> [RECORDS]
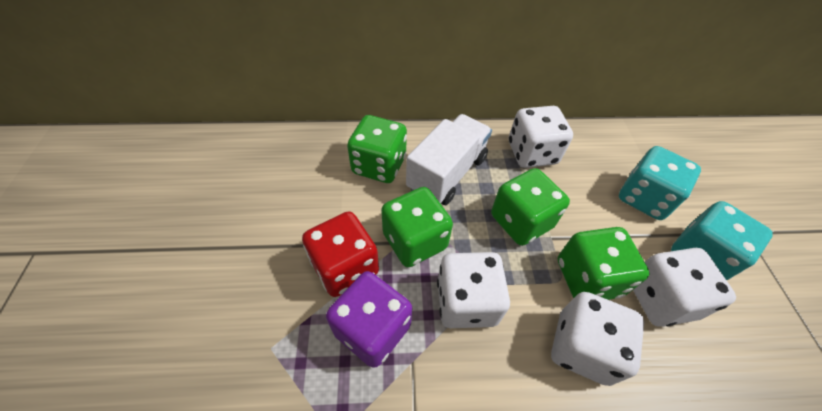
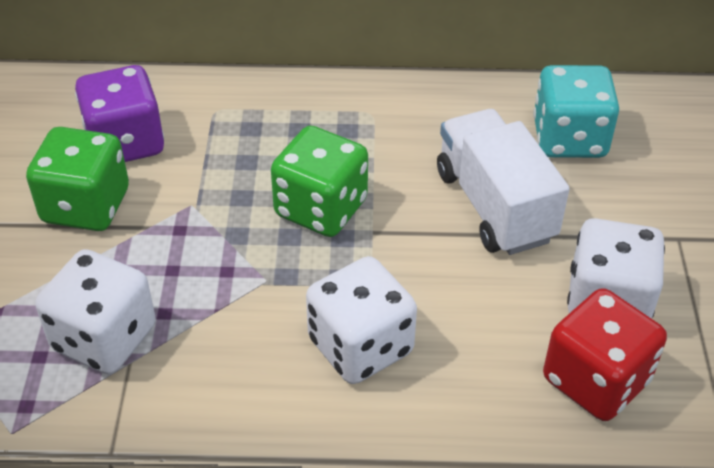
green dice: [347,115,407,183] [381,187,453,267] [491,168,570,246] [558,227,650,300] = 4 -> [26,127,129,231] [271,126,368,237] = 2
turquoise dice: [619,146,701,220] [671,201,773,280] = 2 -> [533,65,619,158] = 1
white dice: [437,252,510,328] [509,106,573,168] [551,292,644,386] [633,248,736,327] = 4 -> [35,249,156,374] [306,256,417,384] [567,218,665,319] = 3

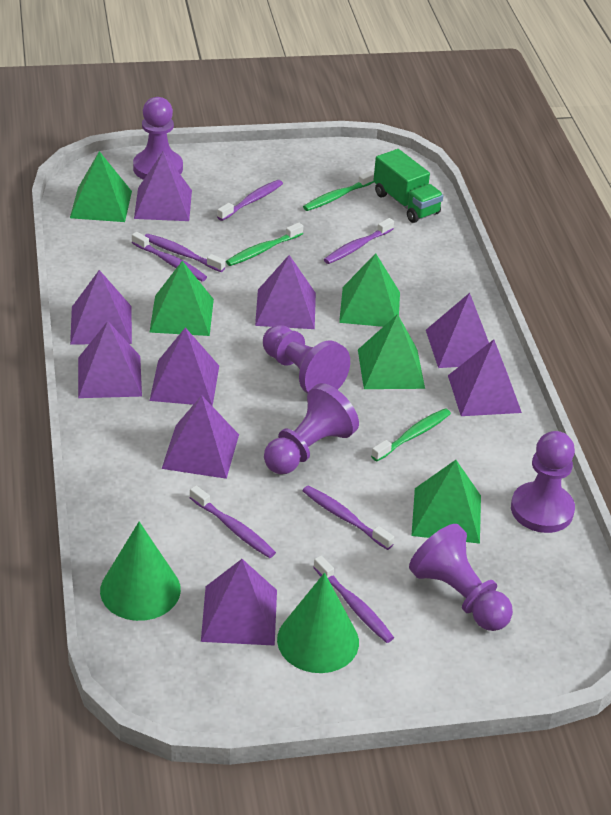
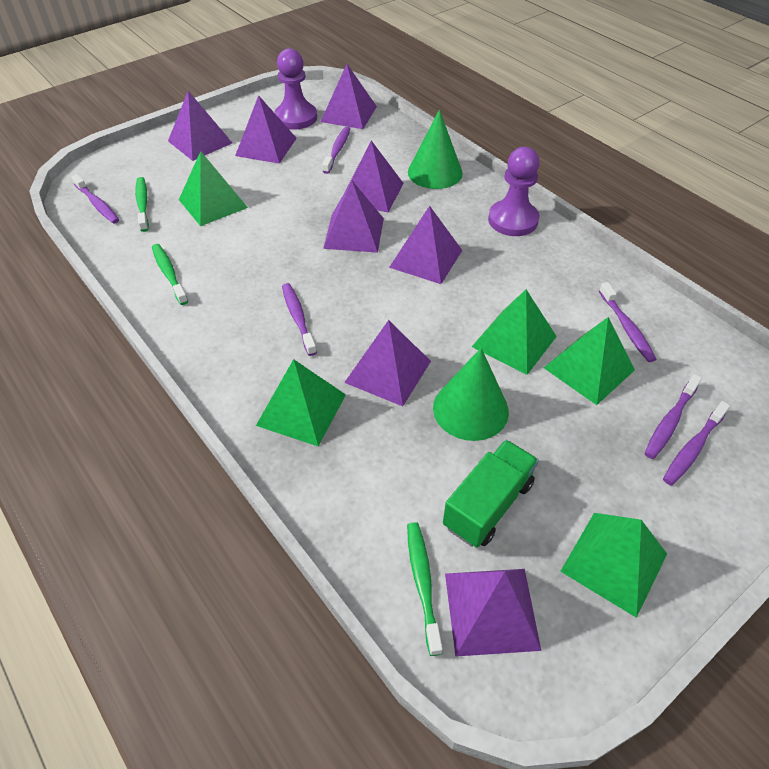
purple pawn: [133,97,183,180] [263,325,350,394] [264,383,359,474] [409,524,513,631] [511,431,575,533] = 5 -> [274,48,317,129] [488,147,540,236] = 2
purple pyramid: [70,270,132,345] [78,321,142,398] [134,152,192,221] [150,327,219,406] [162,395,239,479] [201,559,277,646] [255,255,316,329] [426,293,489,368] [448,339,522,416] = 9 -> [168,91,232,161] [235,95,297,164] [321,64,377,129] [323,180,384,253] [344,320,431,406] [348,141,404,212] [389,206,462,284] [445,569,541,657] = 8
purple toothbrush: [132,232,207,282] [145,234,225,272] [190,485,276,558] [217,180,283,221] [303,485,394,550] [313,556,394,643] [324,218,394,264] = 7 -> [71,174,119,224] [282,283,317,356] [322,127,350,174] [599,282,656,362] [645,374,702,459] [663,401,730,485] = 6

> [WHAT YOU SHOULD DO] Repeat the listing exactly, minus its pictures.

> [REPLY]
green dice: [347,115,407,183] [381,187,453,267] [491,168,570,246] [558,227,650,300] = 4 -> [26,127,129,231] [271,126,368,237] = 2
turquoise dice: [619,146,701,220] [671,201,773,280] = 2 -> [533,65,619,158] = 1
white dice: [437,252,510,328] [509,106,573,168] [551,292,644,386] [633,248,736,327] = 4 -> [35,249,156,374] [306,256,417,384] [567,218,665,319] = 3

purple pawn: [133,97,183,180] [263,325,350,394] [264,383,359,474] [409,524,513,631] [511,431,575,533] = 5 -> [274,48,317,129] [488,147,540,236] = 2
purple pyramid: [70,270,132,345] [78,321,142,398] [134,152,192,221] [150,327,219,406] [162,395,239,479] [201,559,277,646] [255,255,316,329] [426,293,489,368] [448,339,522,416] = 9 -> [168,91,232,161] [235,95,297,164] [321,64,377,129] [323,180,384,253] [344,320,431,406] [348,141,404,212] [389,206,462,284] [445,569,541,657] = 8
purple toothbrush: [132,232,207,282] [145,234,225,272] [190,485,276,558] [217,180,283,221] [303,485,394,550] [313,556,394,643] [324,218,394,264] = 7 -> [71,174,119,224] [282,283,317,356] [322,127,350,174] [599,282,656,362] [645,374,702,459] [663,401,730,485] = 6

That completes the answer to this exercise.